— WHAT TO PRODUCE —
Repeat the items below word for word, starting at the very first line and stopping after the line that contains "Yes, metallic gray".

— RECORDS SHOWN —

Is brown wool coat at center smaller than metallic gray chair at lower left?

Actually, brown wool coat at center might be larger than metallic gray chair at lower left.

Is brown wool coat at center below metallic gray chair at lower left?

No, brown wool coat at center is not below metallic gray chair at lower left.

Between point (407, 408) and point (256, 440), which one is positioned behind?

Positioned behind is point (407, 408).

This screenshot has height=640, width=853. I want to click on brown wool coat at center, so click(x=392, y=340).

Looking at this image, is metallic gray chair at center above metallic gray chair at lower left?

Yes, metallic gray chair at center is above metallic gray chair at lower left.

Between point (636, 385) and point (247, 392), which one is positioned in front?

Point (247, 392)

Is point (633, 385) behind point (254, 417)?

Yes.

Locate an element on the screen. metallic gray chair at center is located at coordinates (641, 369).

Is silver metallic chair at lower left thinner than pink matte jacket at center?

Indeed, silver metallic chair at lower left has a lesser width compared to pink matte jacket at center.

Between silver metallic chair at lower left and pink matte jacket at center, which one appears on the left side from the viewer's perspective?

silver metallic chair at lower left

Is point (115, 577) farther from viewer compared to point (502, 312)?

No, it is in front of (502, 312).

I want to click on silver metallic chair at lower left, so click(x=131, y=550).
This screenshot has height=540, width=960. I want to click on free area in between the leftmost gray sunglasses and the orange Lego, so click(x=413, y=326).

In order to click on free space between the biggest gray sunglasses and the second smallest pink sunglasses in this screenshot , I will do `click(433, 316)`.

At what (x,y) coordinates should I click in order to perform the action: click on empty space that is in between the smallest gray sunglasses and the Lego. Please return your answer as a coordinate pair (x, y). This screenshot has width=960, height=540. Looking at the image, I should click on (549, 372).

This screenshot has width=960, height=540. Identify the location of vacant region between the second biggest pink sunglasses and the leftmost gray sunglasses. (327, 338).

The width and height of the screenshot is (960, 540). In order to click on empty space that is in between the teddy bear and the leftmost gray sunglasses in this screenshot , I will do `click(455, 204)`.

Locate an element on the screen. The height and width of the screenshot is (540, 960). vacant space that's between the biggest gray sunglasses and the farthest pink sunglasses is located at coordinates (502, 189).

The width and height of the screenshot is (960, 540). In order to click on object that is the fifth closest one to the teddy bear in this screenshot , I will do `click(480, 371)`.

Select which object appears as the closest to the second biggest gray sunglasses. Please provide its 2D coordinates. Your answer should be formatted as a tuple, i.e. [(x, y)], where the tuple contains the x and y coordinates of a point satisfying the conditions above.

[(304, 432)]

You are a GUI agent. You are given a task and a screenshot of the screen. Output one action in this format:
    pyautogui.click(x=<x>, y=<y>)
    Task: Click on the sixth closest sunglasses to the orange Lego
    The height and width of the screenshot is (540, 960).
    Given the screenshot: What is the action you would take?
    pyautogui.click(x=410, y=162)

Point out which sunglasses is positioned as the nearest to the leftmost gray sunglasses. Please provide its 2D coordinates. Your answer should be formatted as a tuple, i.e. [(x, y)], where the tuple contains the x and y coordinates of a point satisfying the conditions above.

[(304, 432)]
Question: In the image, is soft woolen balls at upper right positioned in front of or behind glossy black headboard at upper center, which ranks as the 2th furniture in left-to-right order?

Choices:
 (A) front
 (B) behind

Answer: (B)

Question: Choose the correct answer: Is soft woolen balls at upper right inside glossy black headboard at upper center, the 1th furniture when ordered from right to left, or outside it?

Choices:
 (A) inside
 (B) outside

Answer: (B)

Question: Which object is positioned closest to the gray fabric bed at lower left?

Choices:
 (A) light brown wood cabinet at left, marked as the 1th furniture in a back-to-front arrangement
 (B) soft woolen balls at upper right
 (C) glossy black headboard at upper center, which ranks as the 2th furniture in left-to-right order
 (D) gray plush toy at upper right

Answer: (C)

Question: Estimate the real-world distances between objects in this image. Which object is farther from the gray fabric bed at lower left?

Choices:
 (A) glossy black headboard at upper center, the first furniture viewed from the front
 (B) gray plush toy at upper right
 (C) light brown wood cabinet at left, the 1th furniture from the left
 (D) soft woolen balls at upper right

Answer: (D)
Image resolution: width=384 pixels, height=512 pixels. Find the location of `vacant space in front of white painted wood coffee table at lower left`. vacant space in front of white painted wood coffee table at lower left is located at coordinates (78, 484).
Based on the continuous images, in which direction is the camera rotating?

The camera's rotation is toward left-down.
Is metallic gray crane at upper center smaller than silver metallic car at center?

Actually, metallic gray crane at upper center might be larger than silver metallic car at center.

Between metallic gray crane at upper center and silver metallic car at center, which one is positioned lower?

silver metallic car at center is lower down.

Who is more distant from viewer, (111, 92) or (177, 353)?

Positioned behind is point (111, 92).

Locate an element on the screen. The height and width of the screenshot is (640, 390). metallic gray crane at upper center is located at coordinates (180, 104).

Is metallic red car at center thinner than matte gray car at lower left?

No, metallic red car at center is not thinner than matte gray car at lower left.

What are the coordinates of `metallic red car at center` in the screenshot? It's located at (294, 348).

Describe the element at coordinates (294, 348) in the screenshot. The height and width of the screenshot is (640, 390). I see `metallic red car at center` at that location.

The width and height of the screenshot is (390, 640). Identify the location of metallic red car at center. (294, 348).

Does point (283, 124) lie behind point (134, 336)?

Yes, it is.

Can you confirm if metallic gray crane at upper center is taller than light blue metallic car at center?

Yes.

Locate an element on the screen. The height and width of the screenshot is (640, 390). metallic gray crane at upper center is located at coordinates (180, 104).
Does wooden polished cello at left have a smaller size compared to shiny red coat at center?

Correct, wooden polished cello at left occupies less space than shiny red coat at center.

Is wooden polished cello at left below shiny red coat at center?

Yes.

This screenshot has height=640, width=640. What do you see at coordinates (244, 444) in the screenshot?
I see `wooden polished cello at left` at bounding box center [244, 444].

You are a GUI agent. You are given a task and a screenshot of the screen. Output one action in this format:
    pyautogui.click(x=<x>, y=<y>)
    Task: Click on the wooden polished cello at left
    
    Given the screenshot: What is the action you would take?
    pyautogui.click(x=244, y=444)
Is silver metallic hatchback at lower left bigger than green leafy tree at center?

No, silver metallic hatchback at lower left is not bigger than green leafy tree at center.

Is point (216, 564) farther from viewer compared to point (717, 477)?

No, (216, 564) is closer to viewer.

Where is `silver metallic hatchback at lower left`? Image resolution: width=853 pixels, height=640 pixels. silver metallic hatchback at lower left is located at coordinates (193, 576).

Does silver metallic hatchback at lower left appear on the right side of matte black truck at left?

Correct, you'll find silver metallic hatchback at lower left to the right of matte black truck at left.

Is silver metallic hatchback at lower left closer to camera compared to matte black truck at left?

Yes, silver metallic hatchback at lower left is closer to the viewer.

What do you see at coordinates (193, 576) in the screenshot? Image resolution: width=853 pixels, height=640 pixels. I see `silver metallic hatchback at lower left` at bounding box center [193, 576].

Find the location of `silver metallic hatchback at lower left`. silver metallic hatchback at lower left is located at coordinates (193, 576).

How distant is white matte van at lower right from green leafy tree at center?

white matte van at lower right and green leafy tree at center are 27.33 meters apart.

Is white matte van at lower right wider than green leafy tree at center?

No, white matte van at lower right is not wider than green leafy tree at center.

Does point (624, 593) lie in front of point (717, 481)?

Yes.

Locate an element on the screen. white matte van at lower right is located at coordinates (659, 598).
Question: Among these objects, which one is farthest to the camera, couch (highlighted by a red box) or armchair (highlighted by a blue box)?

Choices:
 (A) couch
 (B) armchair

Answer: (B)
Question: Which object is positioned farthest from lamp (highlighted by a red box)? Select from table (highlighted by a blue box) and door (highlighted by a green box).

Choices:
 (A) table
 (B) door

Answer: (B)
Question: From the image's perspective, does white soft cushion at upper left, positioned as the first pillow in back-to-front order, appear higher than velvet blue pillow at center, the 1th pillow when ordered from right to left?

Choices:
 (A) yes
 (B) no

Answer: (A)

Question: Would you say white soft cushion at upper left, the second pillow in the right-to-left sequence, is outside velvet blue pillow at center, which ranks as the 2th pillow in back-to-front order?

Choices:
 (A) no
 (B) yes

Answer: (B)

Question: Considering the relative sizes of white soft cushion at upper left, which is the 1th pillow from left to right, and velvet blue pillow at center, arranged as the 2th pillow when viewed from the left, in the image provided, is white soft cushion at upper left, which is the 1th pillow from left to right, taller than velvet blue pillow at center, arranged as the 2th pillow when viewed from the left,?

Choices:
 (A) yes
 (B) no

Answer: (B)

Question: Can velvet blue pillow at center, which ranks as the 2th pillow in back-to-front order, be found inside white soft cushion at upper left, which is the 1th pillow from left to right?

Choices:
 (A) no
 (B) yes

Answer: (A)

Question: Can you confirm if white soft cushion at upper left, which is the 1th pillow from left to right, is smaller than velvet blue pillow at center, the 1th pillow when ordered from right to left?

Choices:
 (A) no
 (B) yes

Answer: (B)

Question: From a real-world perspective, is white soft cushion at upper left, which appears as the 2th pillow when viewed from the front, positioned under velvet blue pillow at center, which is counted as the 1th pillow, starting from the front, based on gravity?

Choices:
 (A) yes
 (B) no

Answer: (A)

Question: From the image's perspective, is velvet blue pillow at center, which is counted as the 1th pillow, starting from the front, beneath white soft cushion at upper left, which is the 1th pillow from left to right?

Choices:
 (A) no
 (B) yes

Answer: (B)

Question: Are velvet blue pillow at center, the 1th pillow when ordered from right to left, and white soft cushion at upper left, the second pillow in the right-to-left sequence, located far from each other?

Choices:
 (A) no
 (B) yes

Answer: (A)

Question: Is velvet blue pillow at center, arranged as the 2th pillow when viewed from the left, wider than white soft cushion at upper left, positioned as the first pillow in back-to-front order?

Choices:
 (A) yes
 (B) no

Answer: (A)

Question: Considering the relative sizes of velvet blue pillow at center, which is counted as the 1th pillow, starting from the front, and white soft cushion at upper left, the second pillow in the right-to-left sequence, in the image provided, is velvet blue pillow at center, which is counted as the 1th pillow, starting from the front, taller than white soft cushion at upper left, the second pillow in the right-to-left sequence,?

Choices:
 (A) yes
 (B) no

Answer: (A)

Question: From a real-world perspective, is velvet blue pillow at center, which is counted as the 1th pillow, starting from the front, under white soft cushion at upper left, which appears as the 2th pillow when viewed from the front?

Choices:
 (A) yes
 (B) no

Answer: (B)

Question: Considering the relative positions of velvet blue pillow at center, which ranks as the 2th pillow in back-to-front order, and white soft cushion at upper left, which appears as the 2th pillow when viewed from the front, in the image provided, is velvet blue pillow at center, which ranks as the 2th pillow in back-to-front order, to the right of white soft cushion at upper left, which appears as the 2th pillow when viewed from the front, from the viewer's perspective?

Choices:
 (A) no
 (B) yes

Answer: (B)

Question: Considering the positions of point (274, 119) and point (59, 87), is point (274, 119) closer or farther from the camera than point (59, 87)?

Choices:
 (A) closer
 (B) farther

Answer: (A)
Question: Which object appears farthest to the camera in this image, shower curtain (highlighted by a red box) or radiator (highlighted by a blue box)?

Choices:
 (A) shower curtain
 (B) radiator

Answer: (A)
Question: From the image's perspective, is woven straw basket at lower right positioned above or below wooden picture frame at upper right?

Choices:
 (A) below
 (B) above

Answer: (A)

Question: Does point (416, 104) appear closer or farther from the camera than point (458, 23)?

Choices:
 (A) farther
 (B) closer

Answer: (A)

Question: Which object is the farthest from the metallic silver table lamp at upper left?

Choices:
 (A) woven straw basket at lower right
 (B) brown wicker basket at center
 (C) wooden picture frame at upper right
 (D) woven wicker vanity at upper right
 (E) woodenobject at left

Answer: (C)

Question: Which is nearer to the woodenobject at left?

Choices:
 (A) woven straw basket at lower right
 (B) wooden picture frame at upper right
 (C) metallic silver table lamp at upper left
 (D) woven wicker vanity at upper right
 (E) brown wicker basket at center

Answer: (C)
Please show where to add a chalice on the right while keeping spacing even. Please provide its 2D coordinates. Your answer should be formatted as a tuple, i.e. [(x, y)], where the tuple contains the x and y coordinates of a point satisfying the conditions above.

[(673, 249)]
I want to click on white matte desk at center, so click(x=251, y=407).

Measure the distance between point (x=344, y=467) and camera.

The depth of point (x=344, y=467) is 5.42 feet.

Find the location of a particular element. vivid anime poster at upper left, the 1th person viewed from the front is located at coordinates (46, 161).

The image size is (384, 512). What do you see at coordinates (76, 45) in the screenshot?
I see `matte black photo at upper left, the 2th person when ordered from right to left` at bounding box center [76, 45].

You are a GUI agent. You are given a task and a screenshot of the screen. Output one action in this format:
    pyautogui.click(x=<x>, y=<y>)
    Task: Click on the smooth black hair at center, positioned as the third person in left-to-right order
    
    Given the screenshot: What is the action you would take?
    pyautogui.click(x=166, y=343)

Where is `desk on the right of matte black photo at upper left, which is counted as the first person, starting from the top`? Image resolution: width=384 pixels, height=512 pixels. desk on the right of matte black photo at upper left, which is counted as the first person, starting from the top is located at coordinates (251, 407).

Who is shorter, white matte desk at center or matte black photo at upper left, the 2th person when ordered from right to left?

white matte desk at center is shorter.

— SOLUTION —
Is brown wool coat at center smaller than metallic gray chair at lower left?

Actually, brown wool coat at center might be larger than metallic gray chair at lower left.

Is brown wool coat at center below metallic gray chair at lower left?

No, brown wool coat at center is not below metallic gray chair at lower left.

Between point (407, 408) and point (256, 440), which one is positioned behind?

Positioned behind is point (407, 408).

This screenshot has height=640, width=853. I want to click on brown wool coat at center, so click(x=392, y=340).

Looking at this image, is metallic gray chair at center above metallic gray chair at lower left?

Yes, metallic gray chair at center is above metallic gray chair at lower left.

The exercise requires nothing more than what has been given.